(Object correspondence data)
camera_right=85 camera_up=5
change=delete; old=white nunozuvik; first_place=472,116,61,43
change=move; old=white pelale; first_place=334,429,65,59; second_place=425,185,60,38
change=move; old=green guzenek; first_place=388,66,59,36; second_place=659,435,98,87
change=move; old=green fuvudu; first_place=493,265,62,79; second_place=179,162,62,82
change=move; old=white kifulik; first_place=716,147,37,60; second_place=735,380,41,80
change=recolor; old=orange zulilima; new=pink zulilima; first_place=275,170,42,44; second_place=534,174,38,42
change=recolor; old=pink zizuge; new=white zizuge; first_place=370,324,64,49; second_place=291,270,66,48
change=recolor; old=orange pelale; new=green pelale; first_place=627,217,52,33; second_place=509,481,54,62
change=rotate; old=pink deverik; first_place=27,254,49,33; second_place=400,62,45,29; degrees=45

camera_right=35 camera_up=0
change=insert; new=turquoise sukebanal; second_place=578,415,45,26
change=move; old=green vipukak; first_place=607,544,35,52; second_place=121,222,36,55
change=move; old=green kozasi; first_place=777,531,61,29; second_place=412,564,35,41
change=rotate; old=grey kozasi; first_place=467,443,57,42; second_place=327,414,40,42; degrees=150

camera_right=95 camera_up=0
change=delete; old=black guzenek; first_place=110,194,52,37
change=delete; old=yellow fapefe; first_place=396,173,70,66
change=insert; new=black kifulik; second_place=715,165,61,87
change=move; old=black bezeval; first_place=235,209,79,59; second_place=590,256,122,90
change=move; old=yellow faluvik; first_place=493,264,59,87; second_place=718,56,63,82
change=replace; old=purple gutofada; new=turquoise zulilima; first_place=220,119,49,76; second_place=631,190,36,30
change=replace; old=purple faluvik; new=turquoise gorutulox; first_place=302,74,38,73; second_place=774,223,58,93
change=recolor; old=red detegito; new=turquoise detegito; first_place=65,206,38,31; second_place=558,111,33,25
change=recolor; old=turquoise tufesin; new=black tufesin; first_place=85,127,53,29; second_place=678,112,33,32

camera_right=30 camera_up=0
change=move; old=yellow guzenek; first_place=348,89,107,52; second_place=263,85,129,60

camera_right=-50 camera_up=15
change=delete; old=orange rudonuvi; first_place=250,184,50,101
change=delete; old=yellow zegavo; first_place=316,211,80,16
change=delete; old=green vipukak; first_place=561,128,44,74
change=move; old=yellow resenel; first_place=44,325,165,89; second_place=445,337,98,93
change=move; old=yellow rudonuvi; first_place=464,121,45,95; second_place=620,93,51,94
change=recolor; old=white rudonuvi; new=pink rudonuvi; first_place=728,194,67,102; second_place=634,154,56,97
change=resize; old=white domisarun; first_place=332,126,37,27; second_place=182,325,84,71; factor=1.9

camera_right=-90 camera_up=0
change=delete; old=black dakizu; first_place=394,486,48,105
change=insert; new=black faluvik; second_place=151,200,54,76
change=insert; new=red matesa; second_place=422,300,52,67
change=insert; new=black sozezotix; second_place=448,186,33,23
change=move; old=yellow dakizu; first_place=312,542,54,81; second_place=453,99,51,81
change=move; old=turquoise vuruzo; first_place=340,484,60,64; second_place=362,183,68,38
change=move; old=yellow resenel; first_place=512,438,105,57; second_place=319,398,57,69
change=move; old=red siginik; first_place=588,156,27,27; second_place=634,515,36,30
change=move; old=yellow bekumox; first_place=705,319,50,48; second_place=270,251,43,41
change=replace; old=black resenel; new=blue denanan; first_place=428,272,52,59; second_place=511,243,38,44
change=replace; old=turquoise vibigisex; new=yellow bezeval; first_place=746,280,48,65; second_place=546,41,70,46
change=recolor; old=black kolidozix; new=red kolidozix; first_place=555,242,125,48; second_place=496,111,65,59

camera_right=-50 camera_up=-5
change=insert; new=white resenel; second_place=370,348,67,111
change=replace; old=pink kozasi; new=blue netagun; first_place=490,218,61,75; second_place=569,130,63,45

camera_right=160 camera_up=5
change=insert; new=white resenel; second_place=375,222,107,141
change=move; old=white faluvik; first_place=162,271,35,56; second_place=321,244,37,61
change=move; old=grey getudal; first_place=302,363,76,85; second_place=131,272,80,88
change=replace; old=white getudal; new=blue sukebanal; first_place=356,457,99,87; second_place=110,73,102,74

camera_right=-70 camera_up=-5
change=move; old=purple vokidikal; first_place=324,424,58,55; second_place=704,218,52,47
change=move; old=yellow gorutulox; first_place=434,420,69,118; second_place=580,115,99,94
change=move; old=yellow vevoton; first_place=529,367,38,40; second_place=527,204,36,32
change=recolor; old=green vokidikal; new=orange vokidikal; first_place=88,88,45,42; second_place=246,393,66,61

(How to complete this task)
Return every record above exactly, line by line.

(Completed exercise)
camera_right=85 camera_up=5
change=delete; old=white nunozuvik; first_place=472,116,61,43
change=move; old=white pelale; first_place=334,429,65,59; second_place=425,185,60,38
change=move; old=green guzenek; first_place=388,66,59,36; second_place=659,435,98,87
change=move; old=green fuvudu; first_place=493,265,62,79; second_place=179,162,62,82
change=move; old=white kifulik; first_place=716,147,37,60; second_place=735,380,41,80
change=recolor; old=orange zulilima; new=pink zulilima; first_place=275,170,42,44; second_place=534,174,38,42
change=recolor; old=pink zizuge; new=white zizuge; first_place=370,324,64,49; second_place=291,270,66,48
change=recolor; old=orange pelale; new=green pelale; first_place=627,217,52,33; second_place=509,481,54,62
change=rotate; old=pink deverik; first_place=27,254,49,33; second_place=400,62,45,29; degrees=45

camera_right=35 camera_up=0
change=insert; new=turquoise sukebanal; second_place=578,415,45,26
change=move; old=green vipukak; first_place=607,544,35,52; second_place=121,222,36,55
change=move; old=green kozasi; first_place=777,531,61,29; second_place=412,564,35,41
change=rotate; old=grey kozasi; first_place=467,443,57,42; second_place=327,414,40,42; degrees=150

camera_right=95 camera_up=0
change=delete; old=black guzenek; first_place=110,194,52,37
change=delete; old=yellow fapefe; first_place=396,173,70,66
change=insert; new=black kifulik; second_place=715,165,61,87
change=move; old=black bezeval; first_place=235,209,79,59; second_place=590,256,122,90
change=move; old=yellow faluvik; first_place=493,264,59,87; second_place=718,56,63,82
change=replace; old=purple gutofada; new=turquoise zulilima; first_place=220,119,49,76; second_place=631,190,36,30
change=replace; old=purple faluvik; new=turquoise gorutulox; first_place=302,74,38,73; second_place=774,223,58,93
change=recolor; old=red detegito; new=turquoise detegito; first_place=65,206,38,31; second_place=558,111,33,25
change=recolor; old=turquoise tufesin; new=black tufesin; first_place=85,127,53,29; second_place=678,112,33,32

camera_right=30 camera_up=0
change=move; old=yellow guzenek; first_place=348,89,107,52; second_place=263,85,129,60

camera_right=-50 camera_up=15
change=delete; old=orange rudonuvi; first_place=250,184,50,101
change=delete; old=yellow zegavo; first_place=316,211,80,16
change=delete; old=green vipukak; first_place=561,128,44,74
change=move; old=yellow resenel; first_place=44,325,165,89; second_place=445,337,98,93
change=move; old=yellow rudonuvi; first_place=464,121,45,95; second_place=620,93,51,94
change=recolor; old=white rudonuvi; new=pink rudonuvi; first_place=728,194,67,102; second_place=634,154,56,97
change=resize; old=white domisarun; first_place=332,126,37,27; second_place=182,325,84,71; factor=1.9

camera_right=-90 camera_up=0
change=delete; old=black dakizu; first_place=394,486,48,105
change=insert; new=black faluvik; second_place=151,200,54,76
change=insert; new=red matesa; second_place=422,300,52,67
change=insert; new=black sozezotix; second_place=448,186,33,23
change=move; old=yellow dakizu; first_place=312,542,54,81; second_place=453,99,51,81
change=move; old=turquoise vuruzo; first_place=340,484,60,64; second_place=362,183,68,38
change=move; old=yellow resenel; first_place=512,438,105,57; second_place=319,398,57,69
change=move; old=red siginik; first_place=588,156,27,27; second_place=634,515,36,30
change=move; old=yellow bekumox; first_place=705,319,50,48; second_place=270,251,43,41
change=replace; old=black resenel; new=blue denanan; first_place=428,272,52,59; second_place=511,243,38,44
change=replace; old=turquoise vibigisex; new=yellow bezeval; first_place=746,280,48,65; second_place=546,41,70,46
change=recolor; old=black kolidozix; new=red kolidozix; first_place=555,242,125,48; second_place=496,111,65,59

camera_right=-50 camera_up=-5
change=insert; new=white resenel; second_place=370,348,67,111
change=replace; old=pink kozasi; new=blue netagun; first_place=490,218,61,75; second_place=569,130,63,45

camera_right=160 camera_up=5
change=insert; new=white resenel; second_place=375,222,107,141
change=move; old=white faluvik; first_place=162,271,35,56; second_place=321,244,37,61
change=move; old=grey getudal; first_place=302,363,76,85; second_place=131,272,80,88
change=replace; old=white getudal; new=blue sukebanal; first_place=356,457,99,87; second_place=110,73,102,74

camera_right=-70 camera_up=-5
change=move; old=purple vokidikal; first_place=324,424,58,55; second_place=704,218,52,47
change=move; old=yellow gorutulox; first_place=434,420,69,118; second_place=580,115,99,94
change=move; old=yellow vevoton; first_place=529,367,38,40; second_place=527,204,36,32
change=recolor; old=green vokidikal; new=orange vokidikal; first_place=88,88,45,42; second_place=246,393,66,61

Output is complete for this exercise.